▸ **PROBLEM TO SOLVE**
Beneath this instruction is a block of data; output from it exactly the lines that run from the one containing "change=shifted; old=berry (pure" through the one containing "change=rotated; old=fish (orange);", inclusive.

▸ **EXTRACTED INFORMATION**
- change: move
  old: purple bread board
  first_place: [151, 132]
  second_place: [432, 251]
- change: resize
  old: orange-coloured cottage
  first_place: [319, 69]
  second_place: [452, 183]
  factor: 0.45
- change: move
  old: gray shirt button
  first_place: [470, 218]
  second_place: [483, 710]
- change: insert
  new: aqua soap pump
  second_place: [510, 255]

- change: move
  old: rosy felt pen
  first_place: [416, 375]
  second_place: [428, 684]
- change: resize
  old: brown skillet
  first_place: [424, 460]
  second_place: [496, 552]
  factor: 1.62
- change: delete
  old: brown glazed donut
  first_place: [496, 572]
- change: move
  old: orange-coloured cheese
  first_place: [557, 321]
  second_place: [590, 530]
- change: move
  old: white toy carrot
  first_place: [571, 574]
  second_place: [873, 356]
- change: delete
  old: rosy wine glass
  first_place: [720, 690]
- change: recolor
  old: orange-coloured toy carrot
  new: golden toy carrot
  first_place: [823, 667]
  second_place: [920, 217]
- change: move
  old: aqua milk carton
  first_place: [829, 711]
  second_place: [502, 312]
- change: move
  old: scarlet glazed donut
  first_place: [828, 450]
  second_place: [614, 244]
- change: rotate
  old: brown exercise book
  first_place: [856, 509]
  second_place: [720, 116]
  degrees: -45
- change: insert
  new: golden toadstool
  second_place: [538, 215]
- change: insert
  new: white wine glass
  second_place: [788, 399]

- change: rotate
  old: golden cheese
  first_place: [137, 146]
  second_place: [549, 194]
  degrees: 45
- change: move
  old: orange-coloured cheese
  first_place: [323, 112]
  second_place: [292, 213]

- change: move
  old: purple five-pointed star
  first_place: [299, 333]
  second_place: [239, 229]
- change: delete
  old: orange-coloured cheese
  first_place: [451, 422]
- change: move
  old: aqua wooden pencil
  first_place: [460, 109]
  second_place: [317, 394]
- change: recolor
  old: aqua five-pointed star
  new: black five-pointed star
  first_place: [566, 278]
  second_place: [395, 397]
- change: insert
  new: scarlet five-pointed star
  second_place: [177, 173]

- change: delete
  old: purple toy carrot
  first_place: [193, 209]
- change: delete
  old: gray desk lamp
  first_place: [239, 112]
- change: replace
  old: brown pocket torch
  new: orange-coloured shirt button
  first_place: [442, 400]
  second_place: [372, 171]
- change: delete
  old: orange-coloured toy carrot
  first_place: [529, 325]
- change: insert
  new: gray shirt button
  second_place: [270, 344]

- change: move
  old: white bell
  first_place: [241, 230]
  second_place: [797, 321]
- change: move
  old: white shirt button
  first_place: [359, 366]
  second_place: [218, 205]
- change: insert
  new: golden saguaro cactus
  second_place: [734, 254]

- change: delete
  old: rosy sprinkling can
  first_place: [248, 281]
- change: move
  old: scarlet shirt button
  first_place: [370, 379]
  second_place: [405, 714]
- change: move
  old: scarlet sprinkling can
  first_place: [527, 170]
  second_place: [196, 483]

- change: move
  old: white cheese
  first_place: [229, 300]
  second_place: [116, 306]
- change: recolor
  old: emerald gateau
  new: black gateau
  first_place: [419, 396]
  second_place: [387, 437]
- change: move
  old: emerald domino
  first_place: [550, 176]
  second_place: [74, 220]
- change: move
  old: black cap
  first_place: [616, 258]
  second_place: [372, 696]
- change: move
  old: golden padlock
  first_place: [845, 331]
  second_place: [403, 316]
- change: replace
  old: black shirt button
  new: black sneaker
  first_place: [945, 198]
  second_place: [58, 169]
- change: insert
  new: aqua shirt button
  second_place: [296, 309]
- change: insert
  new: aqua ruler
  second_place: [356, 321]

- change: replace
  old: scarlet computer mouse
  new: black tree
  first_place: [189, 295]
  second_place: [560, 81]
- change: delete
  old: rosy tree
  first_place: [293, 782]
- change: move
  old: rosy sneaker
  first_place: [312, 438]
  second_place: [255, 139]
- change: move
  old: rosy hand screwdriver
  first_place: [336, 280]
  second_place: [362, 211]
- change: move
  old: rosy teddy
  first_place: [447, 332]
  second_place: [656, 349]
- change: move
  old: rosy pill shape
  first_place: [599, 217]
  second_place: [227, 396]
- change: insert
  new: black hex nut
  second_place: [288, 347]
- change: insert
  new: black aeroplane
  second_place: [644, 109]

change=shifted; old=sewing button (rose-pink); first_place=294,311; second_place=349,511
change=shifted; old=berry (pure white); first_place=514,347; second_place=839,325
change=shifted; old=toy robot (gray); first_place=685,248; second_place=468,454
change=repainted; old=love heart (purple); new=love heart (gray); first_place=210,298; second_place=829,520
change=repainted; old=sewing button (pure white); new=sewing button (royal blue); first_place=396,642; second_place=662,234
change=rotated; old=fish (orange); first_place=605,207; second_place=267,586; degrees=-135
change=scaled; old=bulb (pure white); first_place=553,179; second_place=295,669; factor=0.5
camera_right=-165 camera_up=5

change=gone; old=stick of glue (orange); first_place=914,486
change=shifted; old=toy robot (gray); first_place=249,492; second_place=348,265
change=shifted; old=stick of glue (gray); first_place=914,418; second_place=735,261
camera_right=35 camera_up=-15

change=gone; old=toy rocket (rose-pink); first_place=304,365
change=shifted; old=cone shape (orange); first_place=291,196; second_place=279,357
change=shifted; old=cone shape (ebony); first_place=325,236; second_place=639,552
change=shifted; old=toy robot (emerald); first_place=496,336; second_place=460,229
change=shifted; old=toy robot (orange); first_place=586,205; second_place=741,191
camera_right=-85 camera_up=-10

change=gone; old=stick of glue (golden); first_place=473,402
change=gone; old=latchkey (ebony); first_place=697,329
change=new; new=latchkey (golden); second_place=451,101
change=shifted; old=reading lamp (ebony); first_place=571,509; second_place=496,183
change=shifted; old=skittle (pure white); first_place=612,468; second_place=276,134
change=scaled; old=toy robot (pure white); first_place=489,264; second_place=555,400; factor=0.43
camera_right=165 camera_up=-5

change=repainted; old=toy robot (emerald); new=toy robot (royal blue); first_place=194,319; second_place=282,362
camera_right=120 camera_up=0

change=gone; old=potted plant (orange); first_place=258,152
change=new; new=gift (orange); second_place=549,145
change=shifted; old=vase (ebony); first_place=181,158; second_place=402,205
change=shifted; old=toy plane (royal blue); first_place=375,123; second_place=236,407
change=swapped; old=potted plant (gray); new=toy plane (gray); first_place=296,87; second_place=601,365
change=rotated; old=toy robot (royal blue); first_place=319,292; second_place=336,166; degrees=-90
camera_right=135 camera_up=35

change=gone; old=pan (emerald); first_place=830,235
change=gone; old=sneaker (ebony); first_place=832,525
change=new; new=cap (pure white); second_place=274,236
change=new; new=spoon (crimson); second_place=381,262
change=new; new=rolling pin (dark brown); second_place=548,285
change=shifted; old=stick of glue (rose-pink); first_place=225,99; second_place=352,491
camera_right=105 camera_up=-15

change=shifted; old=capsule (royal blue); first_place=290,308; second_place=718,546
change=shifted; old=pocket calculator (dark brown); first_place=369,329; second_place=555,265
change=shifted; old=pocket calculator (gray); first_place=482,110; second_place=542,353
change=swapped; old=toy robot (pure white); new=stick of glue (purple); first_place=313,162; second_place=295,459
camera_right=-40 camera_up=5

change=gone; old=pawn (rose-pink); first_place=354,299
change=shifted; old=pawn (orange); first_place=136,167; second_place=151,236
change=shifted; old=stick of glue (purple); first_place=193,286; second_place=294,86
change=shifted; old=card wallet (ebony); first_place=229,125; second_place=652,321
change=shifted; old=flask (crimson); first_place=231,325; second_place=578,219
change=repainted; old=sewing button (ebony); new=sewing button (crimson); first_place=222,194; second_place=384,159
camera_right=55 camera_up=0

▸ **WRITTEN RESPONSE**
change=shifted; old=berry (pure white); first_place=514,347; second_place=839,325
change=shifted; old=toy robot (gray); first_place=685,248; second_place=468,454
change=repainted; old=love heart (purple); new=love heart (gray); first_place=210,298; second_place=829,520
change=repainted; old=sewing button (pure white); new=sewing button (royal blue); first_place=396,642; second_place=662,234
change=rotated; old=fish (orange); first_place=605,207; second_place=267,586; degrees=-135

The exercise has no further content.